What this task involves
Please repeat, exactly and without pictures, the lines of the entries below that run from the one containing "none -> lime plate C8:D8 level 1" through the one containing "none -> brown plate H2 level 1".

Stored data entries:
Content starts

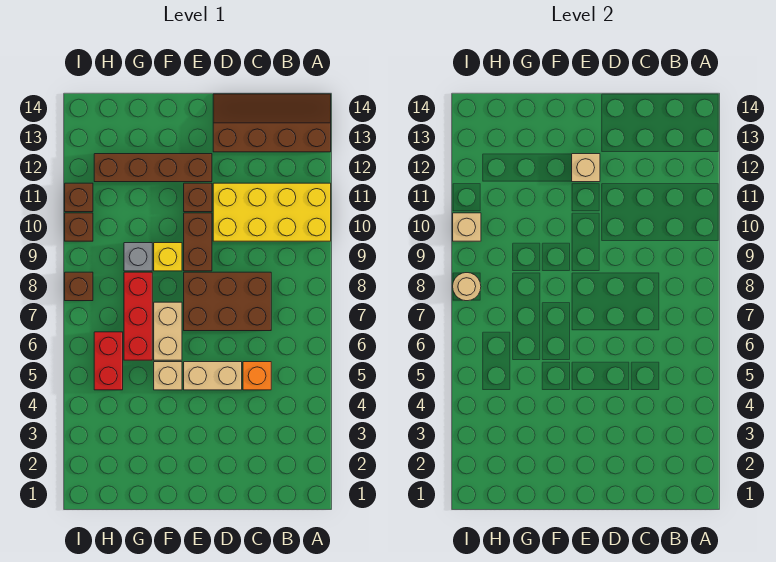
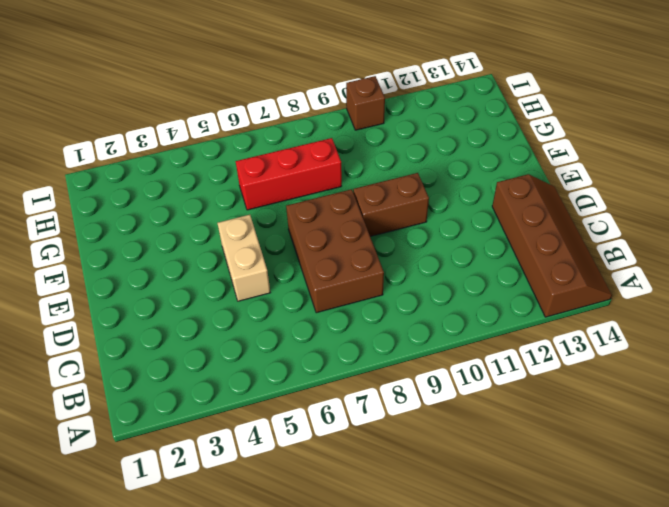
none -> yellow brick A10:D11 level 1
none -> orange brick C5 level 1
none -> brown brick E11 level 1

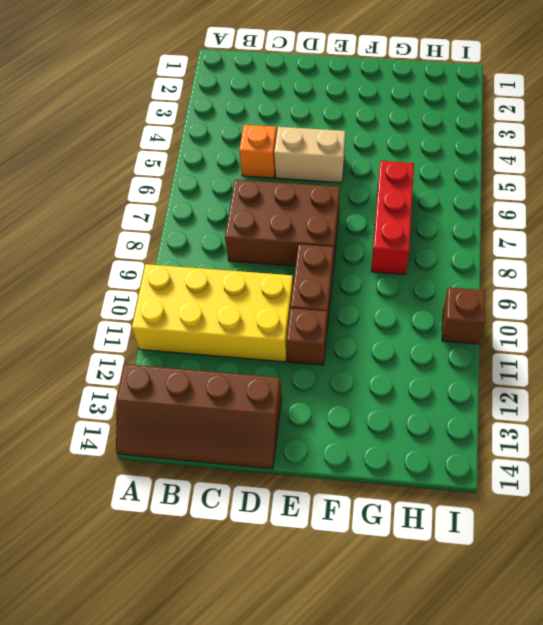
none -> brown brick E12:H12 level 1
none -> tan brick F5 level 1
none -> tan brick F6:F7 level 1

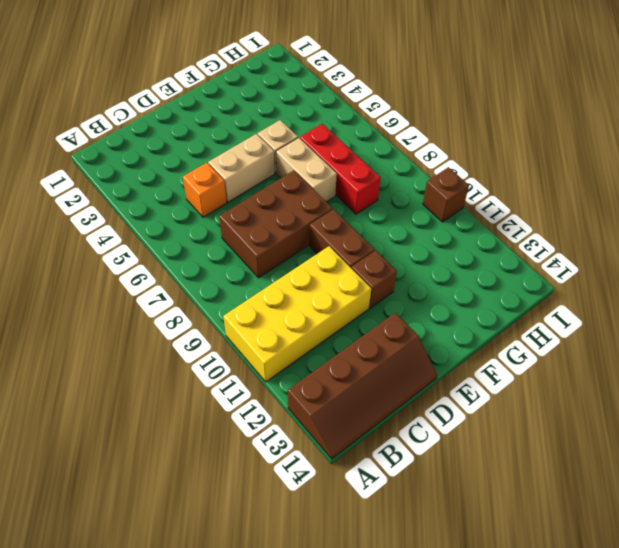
none -> brown brick E12:H12 level 1
none -> yellow brick F9 level 1
none -> grey brick G9 level 1

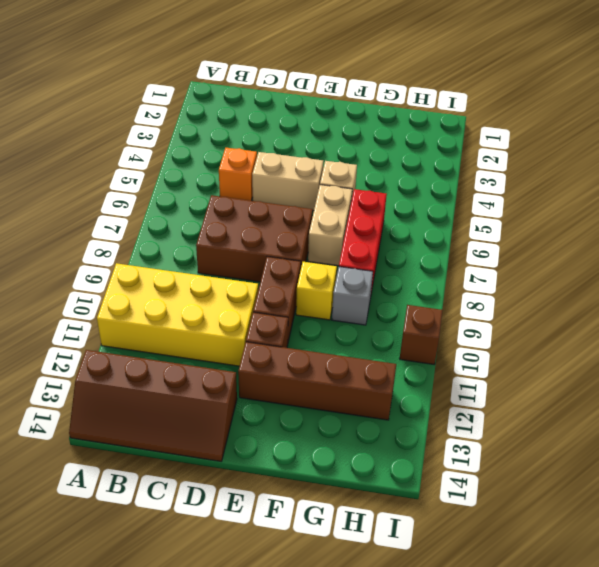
none -> red brick H5:H6 level 1
none -> brown brick I8 level 1
none -> brown brick I11 level 1

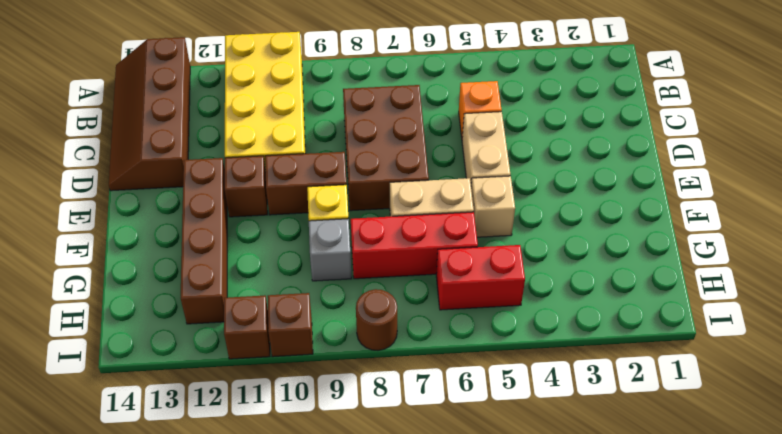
brown round brick I8 level 1 -> brown brick I8 level 1
none -> tan brick E12 level 2
none -> tan round brick I8 level 2
none -> tan brick I10 level 2

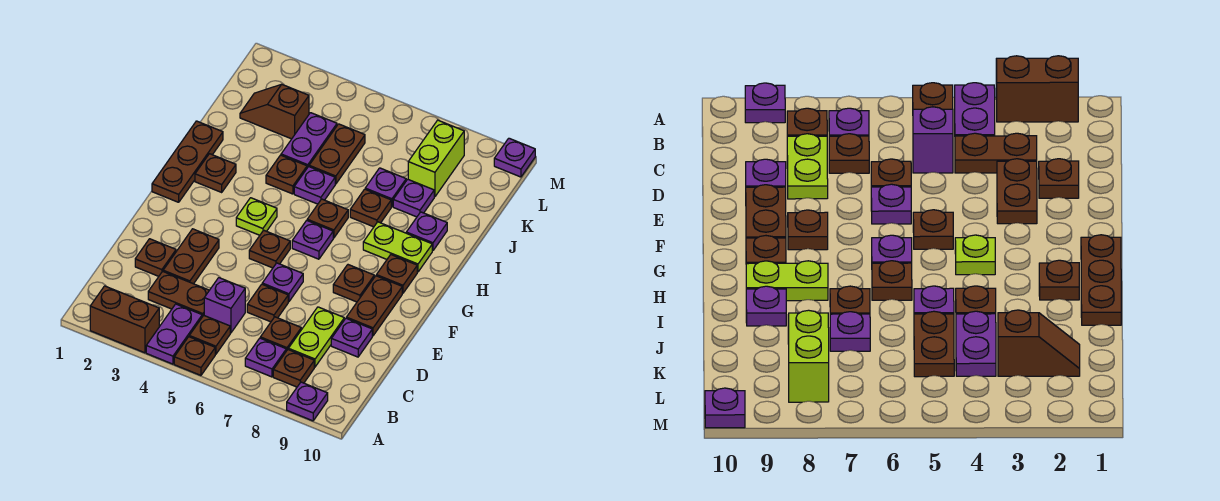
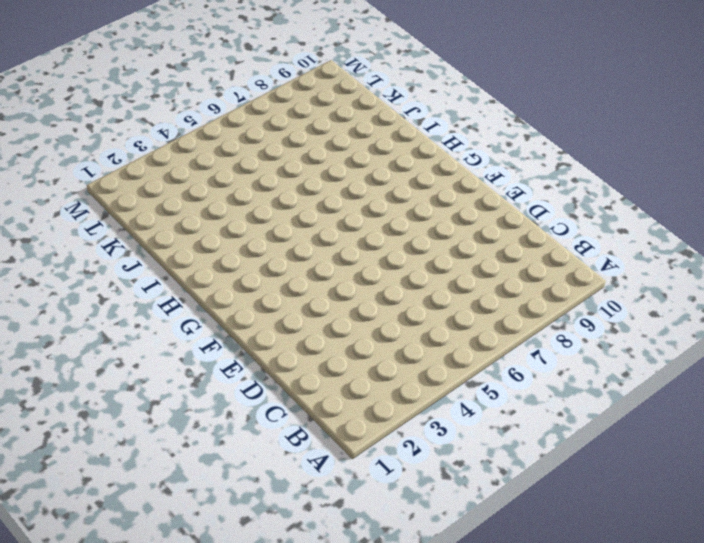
none -> brown brick A2:A3 level 1
none -> purple plate A4:B4 level 1
none -> brown plate A5 level 1
none -> purple plate A9 level 1

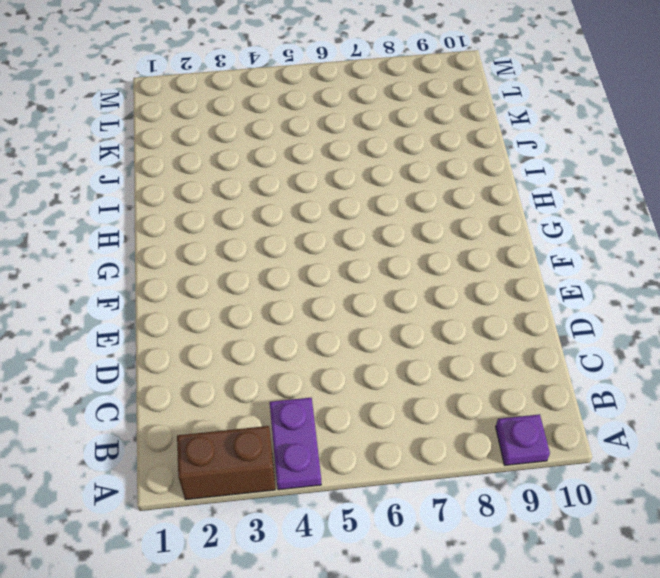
none -> brown plate A5 level 1
none -> brown plate B5 level 1
none -> purple plate B7 level 1
none -> brown plate B8 level 1

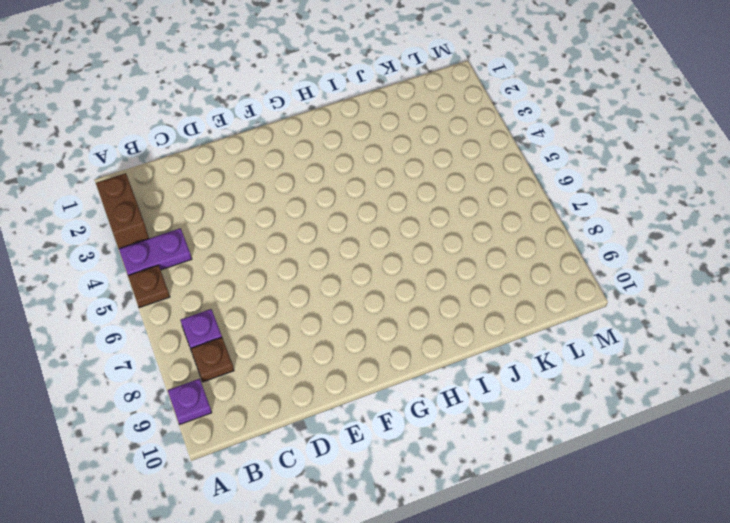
none -> brown plate B5 level 1
none -> brown plate C3:C4 level 1
none -> purple brick C5 level 1
none -> brown plate C7 level 1

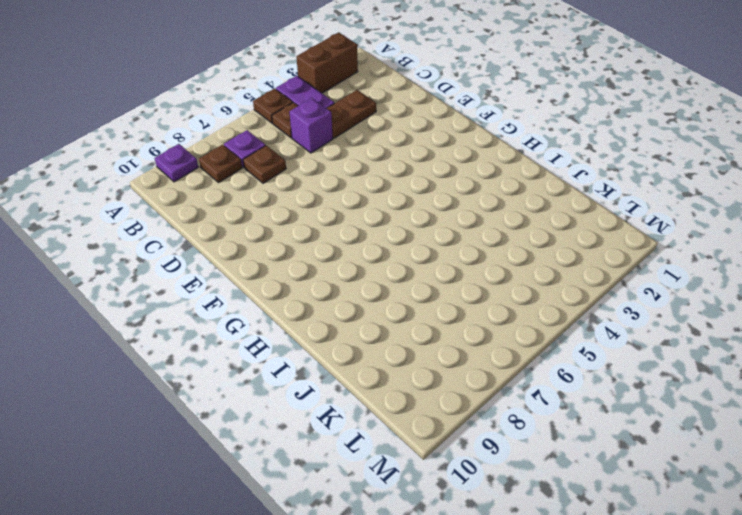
none -> lime plate C8:D8 level 1
none -> brown plate D2 level 1
none -> brown plate D3:E3 level 1
none -> brown plate D6 level 1

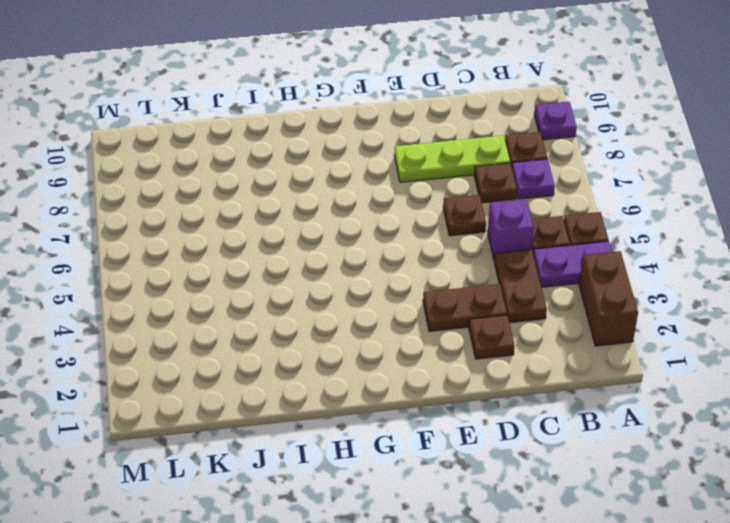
lime plate C8:E8 level 1 -> lime plate C8:D8 level 1
none -> purple plate D9 level 1
none -> purple plate E6 level 1
none -> brown plate E9:F9 level 1
none -> brown plate F5 level 1

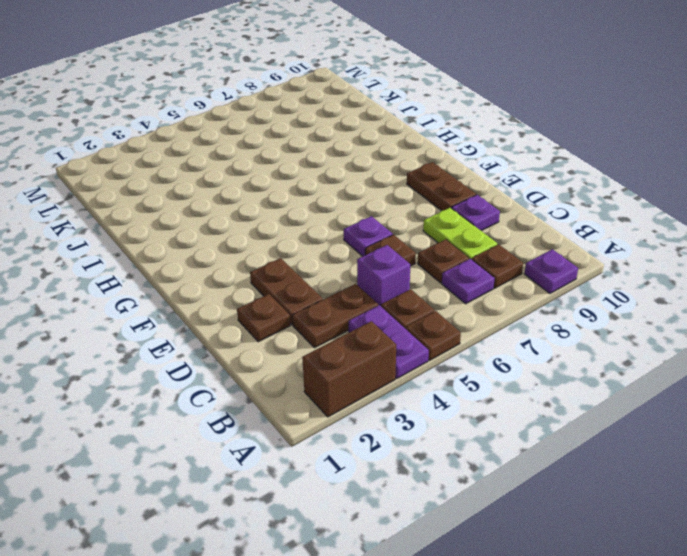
none -> brown plate F5 level 1
none -> brown plate F8 level 1
none -> brown plate G1:I1 level 1
none -> lime plate G4 level 1

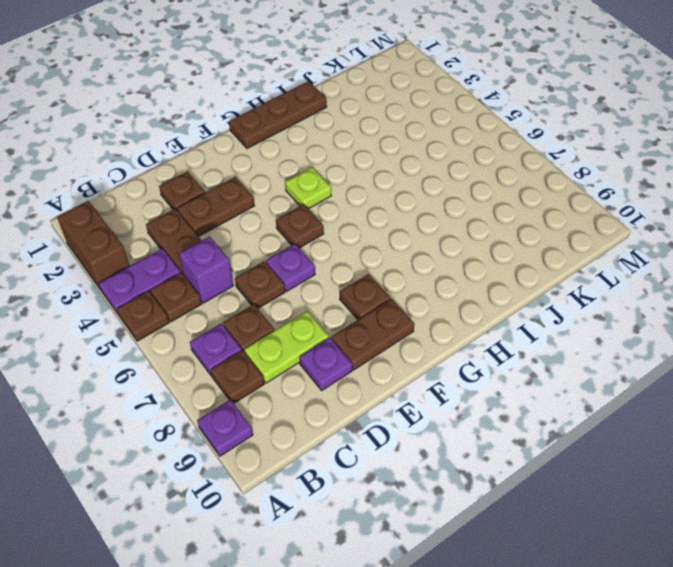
none -> purple plate G6 level 1
none -> brown plate G9 level 1
none -> brown plate H2 level 1
none -> brown plate H6 level 1

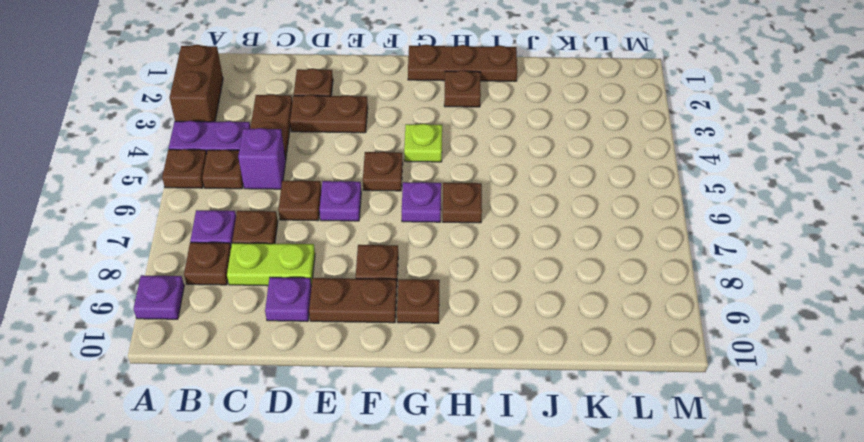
none -> lime plate H8:H9 level 1
none -> brown plate I4 level 1
none -> purple plate I5 level 1
none -> brown plate I7 level 1

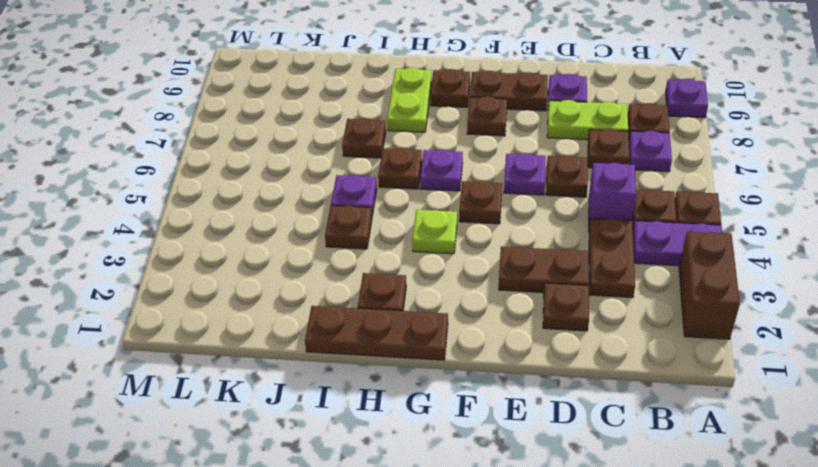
none -> purple plate I9 level 1
none -> purple plate J4:K4 level 1
none -> brown plate J5:K5 level 1
none -> purple plate J7 level 1

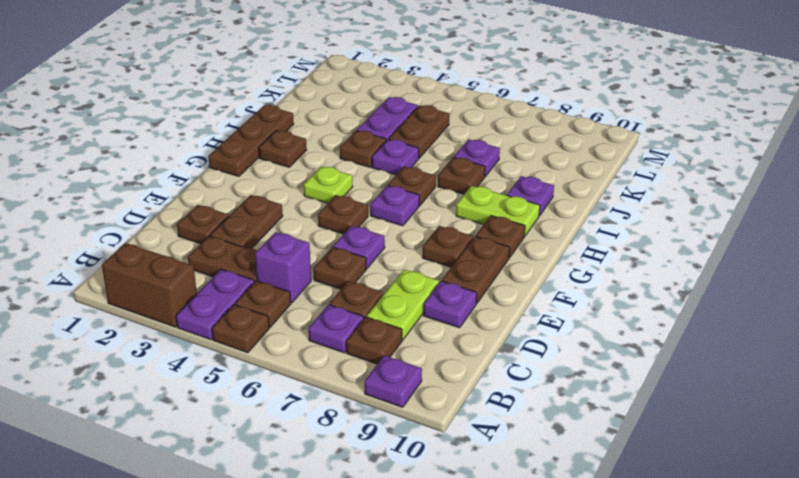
none -> purple plate J8 level 1
none -> brown slope K2:K3 level 1 top 3
none -> lime brick K8:L8 level 1
none -> purple plate M10 level 1

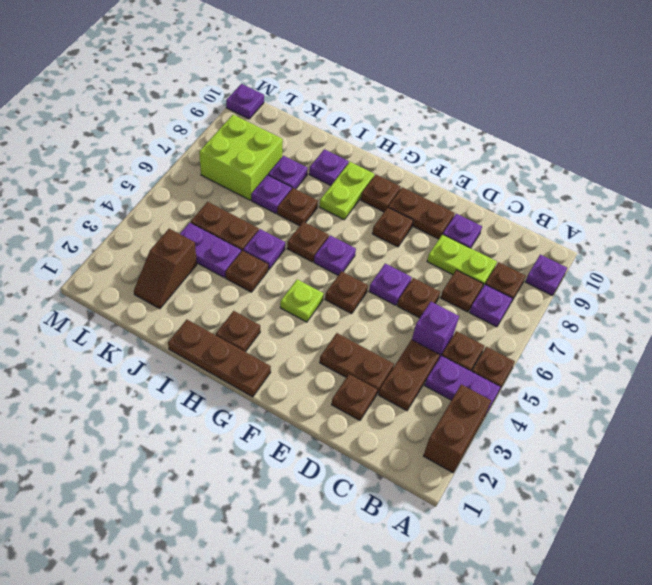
lime brick K7:L8 level 1 -> lime brick K8:L8 level 1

Content ends

Result of the exercise
none -> lime plate C8:D8 level 1
none -> brown plate D2 level 1
none -> brown plate D3:E3 level 1
none -> brown plate D6 level 1

lime plate C8:E8 level 1 -> lime plate C8:D8 level 1
none -> purple plate D9 level 1
none -> purple plate E6 level 1
none -> brown plate E9:F9 level 1
none -> brown plate F5 level 1

none -> brown plate F5 level 1
none -> brown plate F8 level 1
none -> brown plate G1:I1 level 1
none -> lime plate G4 level 1

none -> purple plate G6 level 1
none -> brown plate G9 level 1
none -> brown plate H2 level 1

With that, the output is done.